*Compito da svolgere*
Ripeti tali e quali tutte le righe delle voci qui sotto, omettendo le immagini.
:::
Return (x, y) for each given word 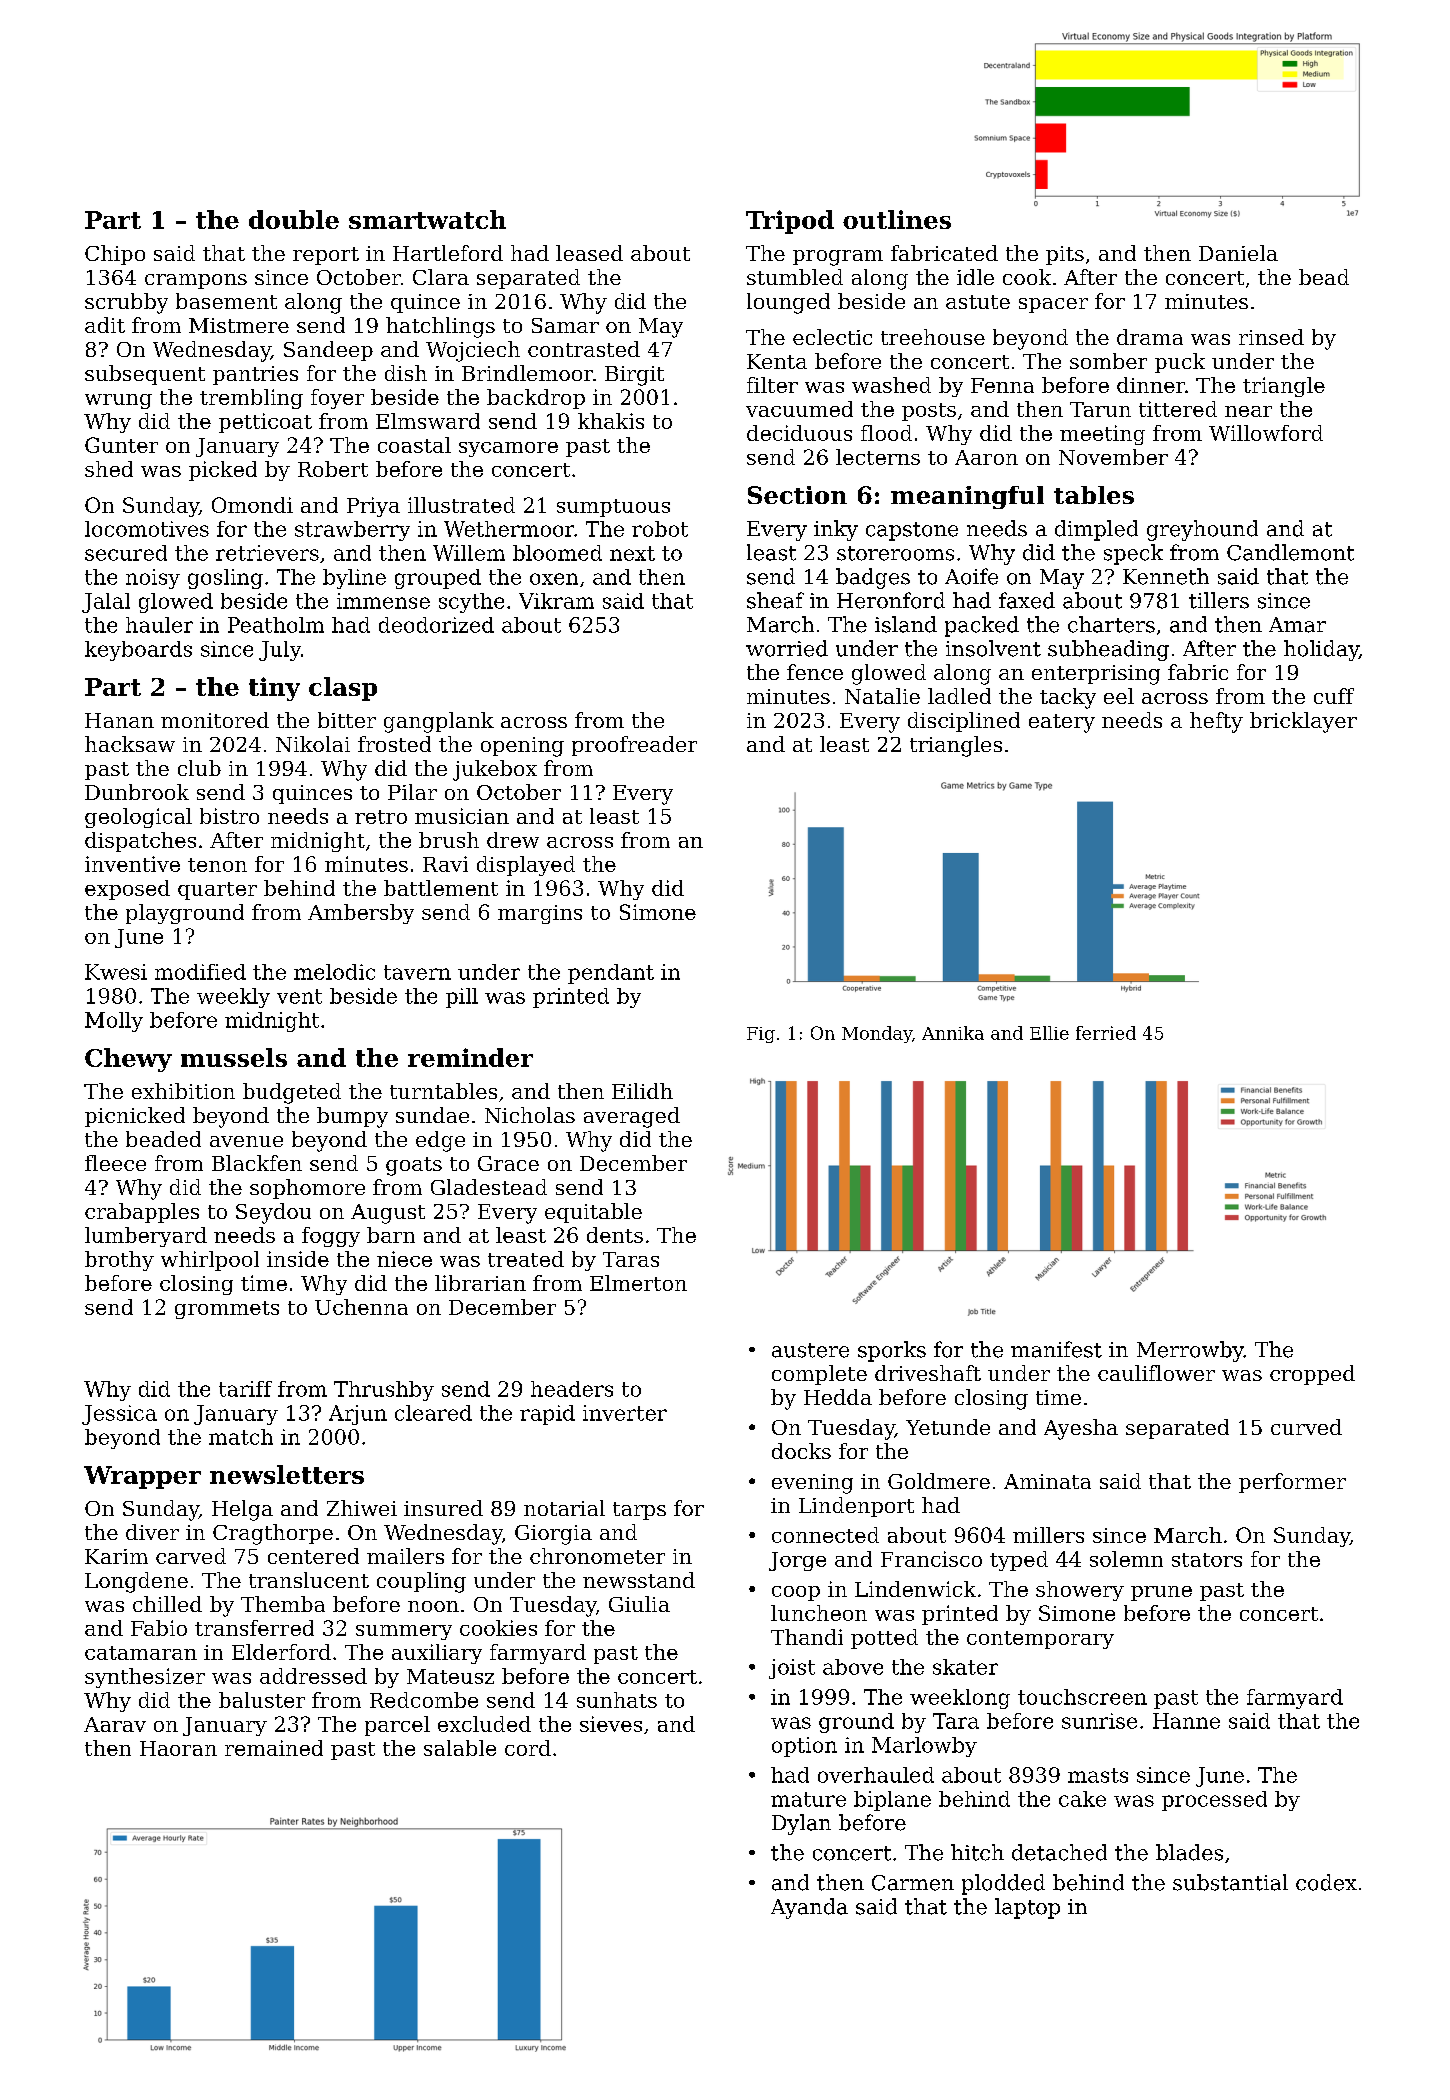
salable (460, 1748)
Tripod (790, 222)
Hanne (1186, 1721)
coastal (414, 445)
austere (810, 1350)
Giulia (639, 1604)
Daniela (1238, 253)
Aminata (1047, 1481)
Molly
:::
*Risposta*
Return (x, y) for each given word 
salable (460, 1748)
Tripod (790, 222)
Hanne (1186, 1721)
coastal (414, 445)
austere (810, 1350)
Giulia (639, 1604)
Daniela (1238, 253)
Aminata (1047, 1481)
Molly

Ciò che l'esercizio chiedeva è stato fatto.